[Scene difference descriptions]
===

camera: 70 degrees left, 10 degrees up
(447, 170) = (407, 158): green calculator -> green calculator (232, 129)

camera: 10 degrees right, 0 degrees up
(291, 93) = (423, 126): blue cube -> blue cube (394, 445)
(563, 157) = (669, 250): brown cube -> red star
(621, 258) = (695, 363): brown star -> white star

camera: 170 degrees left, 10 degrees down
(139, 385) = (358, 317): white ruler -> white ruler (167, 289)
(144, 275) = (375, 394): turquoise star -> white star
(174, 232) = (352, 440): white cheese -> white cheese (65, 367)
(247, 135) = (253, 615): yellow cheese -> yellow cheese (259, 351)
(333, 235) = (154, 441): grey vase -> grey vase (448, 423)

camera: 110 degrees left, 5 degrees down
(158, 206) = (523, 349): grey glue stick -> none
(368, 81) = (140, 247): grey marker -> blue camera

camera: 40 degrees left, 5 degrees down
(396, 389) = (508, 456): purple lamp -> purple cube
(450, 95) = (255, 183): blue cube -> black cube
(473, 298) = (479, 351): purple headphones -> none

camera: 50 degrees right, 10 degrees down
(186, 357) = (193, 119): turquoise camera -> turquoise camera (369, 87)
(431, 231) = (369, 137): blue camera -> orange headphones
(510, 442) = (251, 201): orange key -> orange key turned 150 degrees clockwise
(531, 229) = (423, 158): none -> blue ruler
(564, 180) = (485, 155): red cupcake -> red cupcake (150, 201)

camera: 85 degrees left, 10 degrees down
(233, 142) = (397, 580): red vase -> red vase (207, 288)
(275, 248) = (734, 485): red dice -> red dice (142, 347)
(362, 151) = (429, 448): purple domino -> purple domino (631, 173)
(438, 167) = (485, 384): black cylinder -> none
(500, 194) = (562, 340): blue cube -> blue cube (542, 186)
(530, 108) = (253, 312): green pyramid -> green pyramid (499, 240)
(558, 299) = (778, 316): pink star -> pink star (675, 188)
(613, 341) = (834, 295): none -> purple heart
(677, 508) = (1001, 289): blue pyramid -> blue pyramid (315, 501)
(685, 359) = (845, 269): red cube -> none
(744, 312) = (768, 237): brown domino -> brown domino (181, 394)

===

The answer should be the exact lines running from the line containing "(558, 299) = (778, 316): pink" to the last line of the entries, with nothing else.

(558, 299) = (778, 316): pink star -> pink star (675, 188)
(613, 341) = (834, 295): none -> purple heart
(677, 508) = (1001, 289): blue pyramid -> blue pyramid (315, 501)
(685, 359) = (845, 269): red cube -> none
(744, 312) = (768, 237): brown domino -> brown domino (181, 394)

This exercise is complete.